__Requirement__. Reproduce each of the following items word for word, leaving nothing out.

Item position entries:
= = = =
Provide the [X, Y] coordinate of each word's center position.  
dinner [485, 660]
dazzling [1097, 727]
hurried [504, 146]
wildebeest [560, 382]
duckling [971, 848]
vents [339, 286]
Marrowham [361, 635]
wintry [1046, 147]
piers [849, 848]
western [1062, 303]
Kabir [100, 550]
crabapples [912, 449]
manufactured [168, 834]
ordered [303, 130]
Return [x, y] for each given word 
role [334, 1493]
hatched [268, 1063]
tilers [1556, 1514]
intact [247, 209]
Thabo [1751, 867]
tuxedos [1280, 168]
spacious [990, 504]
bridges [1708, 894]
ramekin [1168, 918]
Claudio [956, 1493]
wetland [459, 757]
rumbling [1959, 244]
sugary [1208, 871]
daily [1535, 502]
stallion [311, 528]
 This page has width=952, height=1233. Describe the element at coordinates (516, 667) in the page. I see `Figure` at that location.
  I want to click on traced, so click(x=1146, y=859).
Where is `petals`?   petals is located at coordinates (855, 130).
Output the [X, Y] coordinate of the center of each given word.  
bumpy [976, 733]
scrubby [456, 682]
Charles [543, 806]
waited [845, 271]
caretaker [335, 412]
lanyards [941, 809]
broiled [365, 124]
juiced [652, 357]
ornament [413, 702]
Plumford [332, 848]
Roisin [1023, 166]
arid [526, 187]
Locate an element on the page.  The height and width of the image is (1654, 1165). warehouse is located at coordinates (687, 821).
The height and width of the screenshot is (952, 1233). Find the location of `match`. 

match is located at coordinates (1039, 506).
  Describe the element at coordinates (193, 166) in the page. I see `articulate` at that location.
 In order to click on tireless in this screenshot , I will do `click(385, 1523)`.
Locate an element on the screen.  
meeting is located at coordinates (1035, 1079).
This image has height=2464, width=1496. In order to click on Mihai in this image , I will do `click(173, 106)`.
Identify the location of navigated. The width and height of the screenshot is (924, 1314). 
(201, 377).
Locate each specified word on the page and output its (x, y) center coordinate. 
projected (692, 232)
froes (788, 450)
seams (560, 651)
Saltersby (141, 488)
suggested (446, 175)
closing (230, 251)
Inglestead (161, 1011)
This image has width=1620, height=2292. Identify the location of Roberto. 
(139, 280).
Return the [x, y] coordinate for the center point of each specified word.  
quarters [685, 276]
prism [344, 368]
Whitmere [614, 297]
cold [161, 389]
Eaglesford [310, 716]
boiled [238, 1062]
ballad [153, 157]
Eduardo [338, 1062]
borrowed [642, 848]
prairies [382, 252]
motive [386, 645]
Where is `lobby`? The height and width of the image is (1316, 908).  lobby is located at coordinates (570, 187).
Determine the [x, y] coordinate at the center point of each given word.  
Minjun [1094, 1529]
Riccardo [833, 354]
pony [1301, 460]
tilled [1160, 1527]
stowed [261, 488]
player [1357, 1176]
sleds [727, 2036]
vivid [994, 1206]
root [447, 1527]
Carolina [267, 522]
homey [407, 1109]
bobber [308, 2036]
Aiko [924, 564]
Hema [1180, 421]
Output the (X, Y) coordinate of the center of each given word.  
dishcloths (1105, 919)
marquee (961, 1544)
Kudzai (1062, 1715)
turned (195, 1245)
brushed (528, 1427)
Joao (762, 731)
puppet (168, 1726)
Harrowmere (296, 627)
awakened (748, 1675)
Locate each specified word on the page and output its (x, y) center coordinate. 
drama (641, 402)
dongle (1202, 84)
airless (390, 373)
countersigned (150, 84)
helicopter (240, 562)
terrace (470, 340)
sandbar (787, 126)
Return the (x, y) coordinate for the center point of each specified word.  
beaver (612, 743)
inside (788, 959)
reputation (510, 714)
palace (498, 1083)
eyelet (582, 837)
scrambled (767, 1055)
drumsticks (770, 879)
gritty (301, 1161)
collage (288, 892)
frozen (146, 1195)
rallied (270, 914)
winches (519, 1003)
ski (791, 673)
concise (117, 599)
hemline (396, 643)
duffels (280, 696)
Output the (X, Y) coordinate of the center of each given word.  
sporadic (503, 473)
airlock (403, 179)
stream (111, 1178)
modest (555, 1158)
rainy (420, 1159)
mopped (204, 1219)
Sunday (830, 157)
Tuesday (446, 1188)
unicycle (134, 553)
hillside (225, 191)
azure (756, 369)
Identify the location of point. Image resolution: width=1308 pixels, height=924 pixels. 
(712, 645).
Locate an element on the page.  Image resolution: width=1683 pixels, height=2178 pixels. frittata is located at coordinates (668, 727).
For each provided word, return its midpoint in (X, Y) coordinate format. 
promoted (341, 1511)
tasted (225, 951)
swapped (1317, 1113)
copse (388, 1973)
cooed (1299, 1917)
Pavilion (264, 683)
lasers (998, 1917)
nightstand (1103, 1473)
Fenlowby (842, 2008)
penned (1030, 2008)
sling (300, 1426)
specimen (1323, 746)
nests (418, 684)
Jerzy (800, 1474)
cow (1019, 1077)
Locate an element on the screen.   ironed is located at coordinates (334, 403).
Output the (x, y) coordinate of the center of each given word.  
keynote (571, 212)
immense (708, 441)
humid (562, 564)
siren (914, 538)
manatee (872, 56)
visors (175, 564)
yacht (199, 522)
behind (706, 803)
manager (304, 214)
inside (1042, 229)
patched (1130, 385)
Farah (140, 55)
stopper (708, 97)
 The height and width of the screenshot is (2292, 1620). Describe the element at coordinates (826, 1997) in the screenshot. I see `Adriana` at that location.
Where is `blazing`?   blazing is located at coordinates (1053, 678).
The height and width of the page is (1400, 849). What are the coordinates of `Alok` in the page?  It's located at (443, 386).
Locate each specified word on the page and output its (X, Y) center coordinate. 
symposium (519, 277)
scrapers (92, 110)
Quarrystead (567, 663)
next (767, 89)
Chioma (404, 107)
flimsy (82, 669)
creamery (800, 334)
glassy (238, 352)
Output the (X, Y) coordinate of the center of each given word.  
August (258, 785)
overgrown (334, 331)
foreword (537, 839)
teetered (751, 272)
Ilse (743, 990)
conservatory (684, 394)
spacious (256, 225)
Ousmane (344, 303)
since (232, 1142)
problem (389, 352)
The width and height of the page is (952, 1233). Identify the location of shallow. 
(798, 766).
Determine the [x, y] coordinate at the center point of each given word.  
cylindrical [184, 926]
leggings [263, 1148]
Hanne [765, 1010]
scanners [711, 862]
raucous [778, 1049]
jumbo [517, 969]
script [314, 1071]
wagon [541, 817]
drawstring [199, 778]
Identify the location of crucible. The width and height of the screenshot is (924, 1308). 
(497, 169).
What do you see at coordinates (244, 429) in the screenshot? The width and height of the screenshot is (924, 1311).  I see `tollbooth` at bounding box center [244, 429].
= = = =
__Correct response__.
Provide the [X, Y] coordinate of each word's center position.  
dinner [485, 660]
dazzling [1097, 727]
hurried [504, 146]
wildebeest [560, 382]
duckling [971, 848]
vents [339, 286]
Marrowham [361, 635]
wintry [1046, 147]
piers [849, 848]
western [1062, 303]
Kabir [100, 550]
crabapples [912, 449]
manufactured [168, 834]
ordered [303, 130]
Return [x, y] for each given word 
role [334, 1493]
hatched [268, 1063]
tilers [1556, 1514]
intact [247, 209]
Thabo [1751, 867]
tuxedos [1280, 168]
spacious [990, 504]
bridges [1708, 894]
ramekin [1168, 918]
Claudio [956, 1493]
wetland [459, 757]
rumbling [1959, 244]
sugary [1208, 871]
daily [1535, 502]
stallion [311, 528]
 This page has width=952, height=1233. Describe the element at coordinates (516, 667) in the page. I see `Figure` at that location.
  I want to click on traced, so click(x=1146, y=859).
Where is `petals`?   petals is located at coordinates (855, 130).
Output the [X, Y] coordinate of the center of each given word.  
bumpy [976, 733]
scrubby [456, 682]
Charles [543, 806]
waited [845, 271]
caretaker [335, 412]
lanyards [941, 809]
broiled [365, 124]
juiced [652, 357]
ornament [413, 702]
Plumford [332, 848]
Roisin [1023, 166]
arid [526, 187]
Locate an element on the page.  The height and width of the image is (1654, 1165). warehouse is located at coordinates (687, 821).
The height and width of the screenshot is (952, 1233). Find the location of `match`. 

match is located at coordinates (1039, 506).
  Describe the element at coordinates (193, 166) in the page. I see `articulate` at that location.
 In order to click on tireless in this screenshot , I will do `click(385, 1523)`.
Locate an element on the screen.  
meeting is located at coordinates (1035, 1079).
This image has height=2464, width=1496. In order to click on Mihai in this image , I will do `click(173, 106)`.
Identify the location of navigated. The width and height of the screenshot is (924, 1314). 
(201, 377).
Locate each specified word on the page and output its (x, y) center coordinate. 
projected (692, 232)
froes (788, 450)
seams (560, 651)
Saltersby (141, 488)
suggested (446, 175)
closing (230, 251)
Inglestead (161, 1011)
This image has width=1620, height=2292. Identify the location of Roberto. 
(139, 280).
Return the [x, y] coordinate for the center point of each specified word.  
quarters [685, 276]
prism [344, 368]
Whitmere [614, 297]
cold [161, 389]
Eaglesford [310, 716]
boiled [238, 1062]
ballad [153, 157]
Eduardo [338, 1062]
borrowed [642, 848]
prairies [382, 252]
motive [386, 645]
Where is `lobby`? The height and width of the image is (1316, 908).  lobby is located at coordinates (570, 187).
Determine the [x, y] coordinate at the center point of each given word.  
Minjun [1094, 1529]
Riccardo [833, 354]
pony [1301, 460]
tilled [1160, 1527]
stowed [261, 488]
player [1357, 1176]
sleds [727, 2036]
vivid [994, 1206]
root [447, 1527]
Carolina [267, 522]
homey [407, 1109]
bobber [308, 2036]
Aiko [924, 564]
Hema [1180, 421]
Output the (X, Y) coordinate of the center of each given word.  
dishcloths (1105, 919)
marquee (961, 1544)
Kudzai (1062, 1715)
turned (195, 1245)
brushed (528, 1427)
Joao (762, 731)
puppet (168, 1726)
Harrowmere (296, 627)
awakened (748, 1675)
Locate each specified word on the page and output its (x, y) center coordinate. 
drama (641, 402)
dongle (1202, 84)
airless (390, 373)
countersigned (150, 84)
helicopter (240, 562)
terrace (470, 340)
sandbar (787, 126)
Return the (x, y) coordinate for the center point of each specified word.  
beaver (612, 743)
inside (788, 959)
reputation (510, 714)
palace (498, 1083)
eyelet (582, 837)
scrambled (767, 1055)
drumsticks (770, 879)
gritty (301, 1161)
collage (288, 892)
frozen (146, 1195)
rallied (270, 914)
winches (519, 1003)
ski (791, 673)
concise (117, 599)
hemline (396, 643)
duffels (280, 696)
Output the (X, Y) coordinate of the center of each given word.  
sporadic (503, 473)
airlock (403, 179)
stream (111, 1178)
modest (555, 1158)
rainy (420, 1159)
mopped (204, 1219)
Sunday (830, 157)
Tuesday (446, 1188)
unicycle (134, 553)
hillside (225, 191)
azure (756, 369)
Identify the location of point. Image resolution: width=1308 pixels, height=924 pixels. 
(712, 645).
Locate an element on the page.  Image resolution: width=1683 pixels, height=2178 pixels. frittata is located at coordinates (668, 727).
For each provided word, return its midpoint in (X, Y) coordinate format. 
promoted (341, 1511)
tasted (225, 951)
swapped (1317, 1113)
copse (388, 1973)
cooed (1299, 1917)
Pavilion (264, 683)
lasers (998, 1917)
nightstand (1103, 1473)
Fenlowby (842, 2008)
penned (1030, 2008)
sling (300, 1426)
specimen (1323, 746)
nests (418, 684)
Jerzy (800, 1474)
cow (1019, 1077)
Locate an element on the screen.   ironed is located at coordinates (334, 403).
Output the (x, y) coordinate of the center of each given word.  
keynote (571, 212)
immense (708, 441)
humid (562, 564)
siren (914, 538)
manatee (872, 56)
visors (175, 564)
yacht (199, 522)
behind (706, 803)
manager (304, 214)
inside (1042, 229)
patched (1130, 385)
Farah (140, 55)
stopper (708, 97)
 The height and width of the screenshot is (2292, 1620). Describe the element at coordinates (826, 1997) in the screenshot. I see `Adriana` at that location.
Where is `blazing`?   blazing is located at coordinates (1053, 678).
The height and width of the page is (1400, 849). What are the coordinates of `Alok` in the page?  It's located at (443, 386).
Locate each specified word on the page and output its (X, Y) center coordinate. 
symposium (519, 277)
scrapers (92, 110)
Quarrystead (567, 663)
next (767, 89)
Chioma (404, 107)
flimsy (82, 669)
creamery (800, 334)
glassy (238, 352)
Output the (X, Y) coordinate of the center of each given word.  
August (258, 785)
overgrown (334, 331)
foreword (537, 839)
teetered (751, 272)
Ilse (743, 990)
conservatory (684, 394)
spacious (256, 225)
Ousmane (344, 303)
since (232, 1142)
problem (389, 352)
The width and height of the page is (952, 1233). Identify the location of shallow. 
(798, 766).
Determine the [x, y] coordinate at the center point of each given word.  
cylindrical [184, 926]
leggings [263, 1148]
Hanne [765, 1010]
scanners [711, 862]
raucous [778, 1049]
jumbo [517, 969]
script [314, 1071]
wagon [541, 817]
drawstring [199, 778]
Identify the location of crucible. The width and height of the screenshot is (924, 1308). 
(497, 169).
What do you see at coordinates (244, 429) in the screenshot? The width and height of the screenshot is (924, 1311).  I see `tollbooth` at bounding box center [244, 429].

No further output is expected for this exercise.